YOUR TASK → Below are records; work out how many of their lines contain the word "none" and reply with the number only.

Records from a data collection →
Segment Open

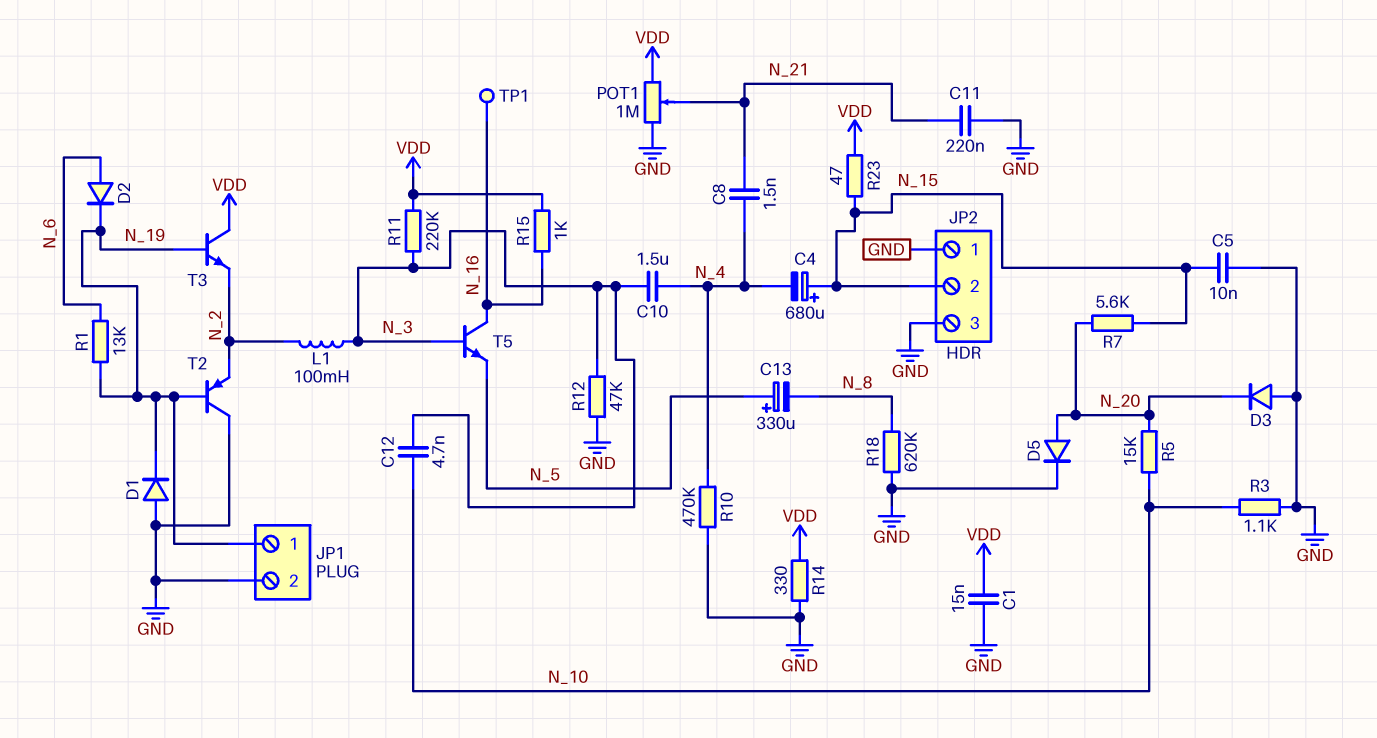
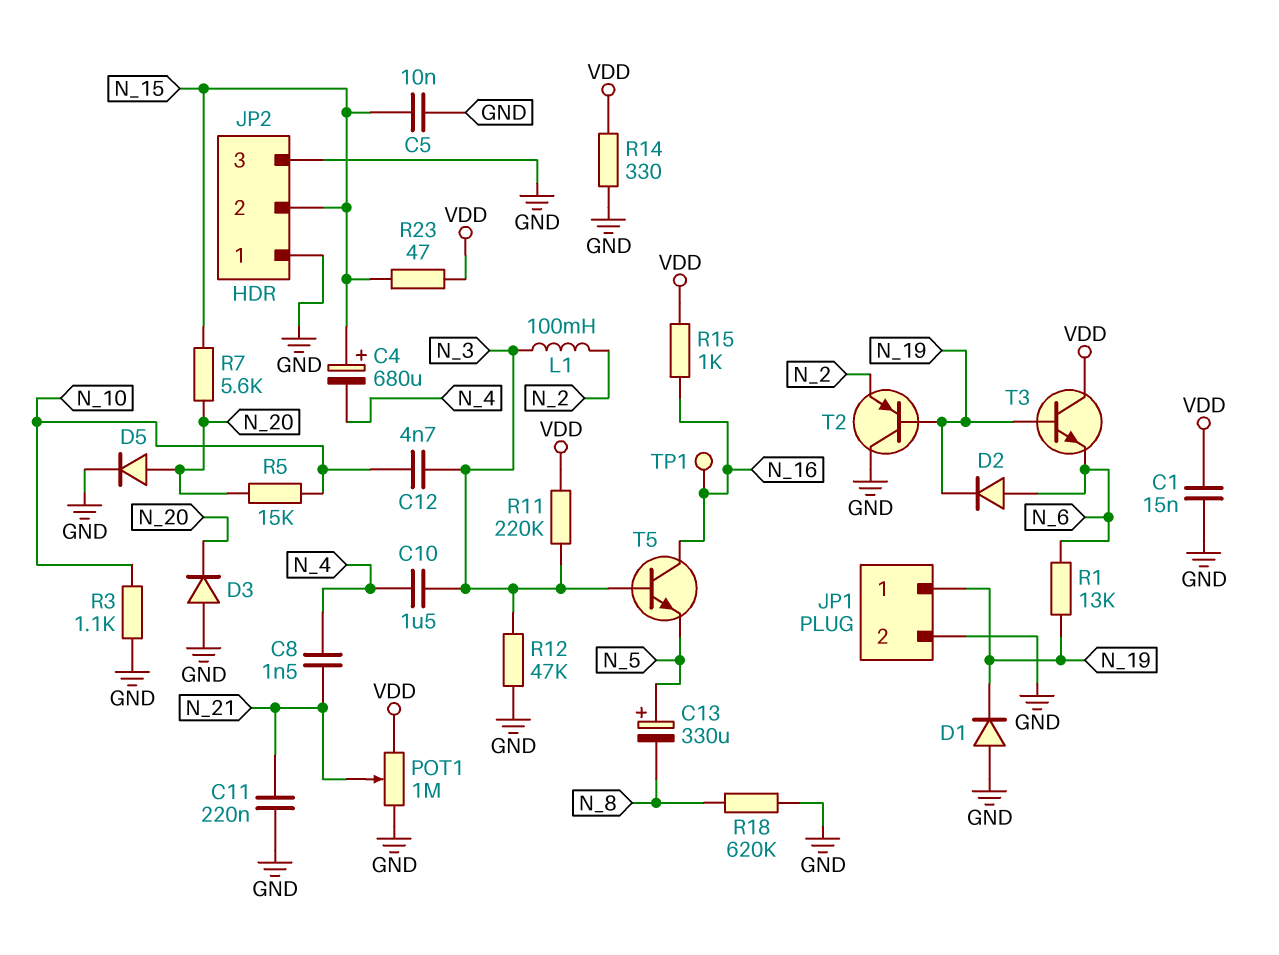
R10: 470k (GND, N_4) -> none
T3: NPN (B N_19, C VDD, E N_2) -> NPN (B N_19, C VDD, E N_6)

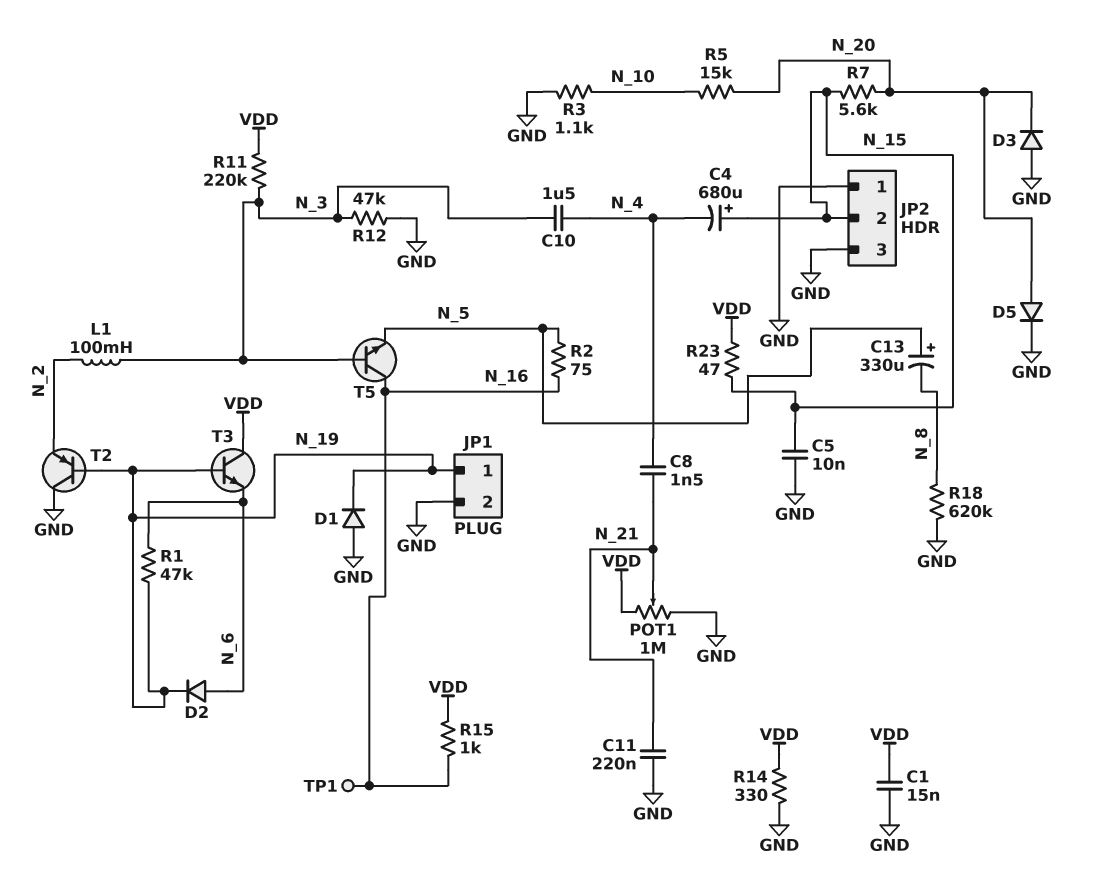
C12: 4.7nF (N_3, N_10) -> none
R1: 13k (N_6, N_19) -> 47k (N_6, N_19)
R2: none -> 75 (N_5, N_16)

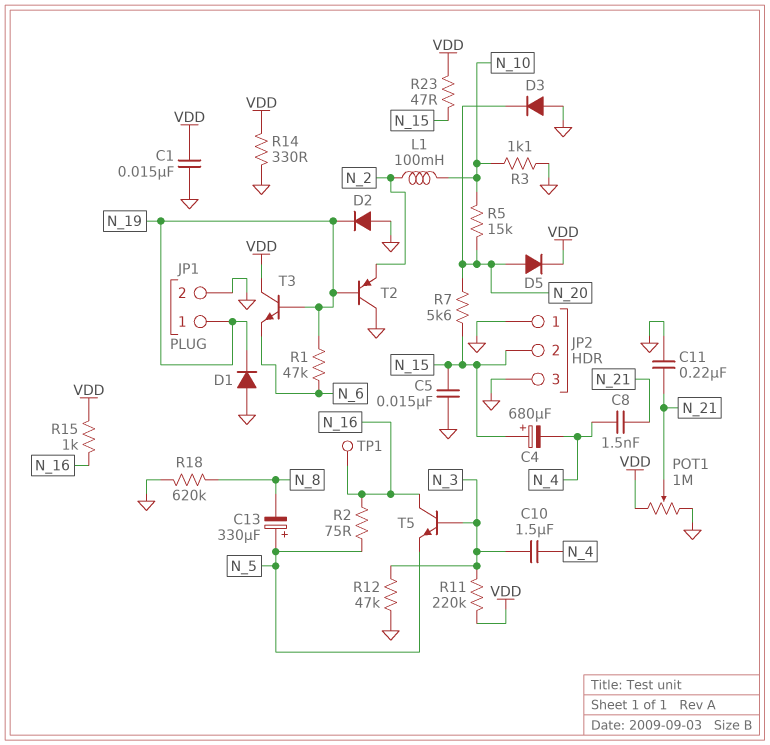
C5: 10nF (GND, N_15) -> 15nF (GND, N_15)
D2: diode (A N_6, K N_19) -> diode (A GND, K N_19)
D5: diode (A N_20, K GND) -> diode (A N_20, K VDD)
L1: 100mH (N_2, N_3) -> 100mH (N_2, N_10)

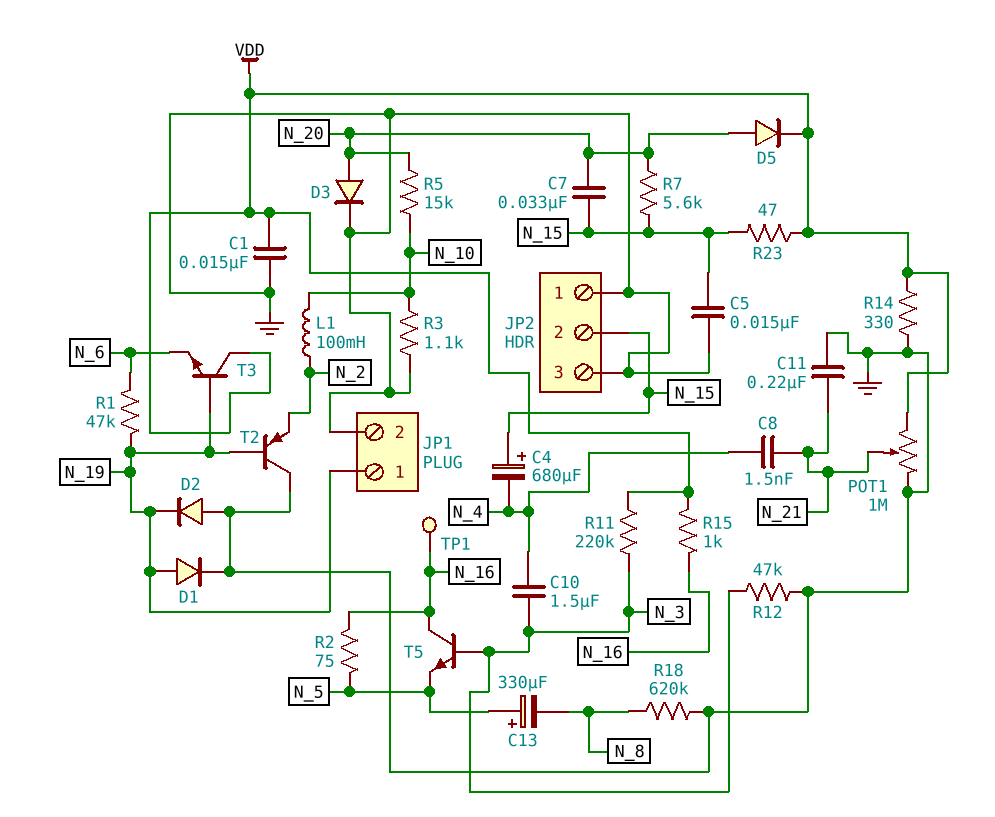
C7: none -> 33nF (N_15, N_20)
D1: diode (A GND, K N_19) -> diode (A N_19, K GND)
D3: diode (A GND, K N_20) -> diode (A N_20, K GND)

Segment Closed

RESPONSE AREA → 4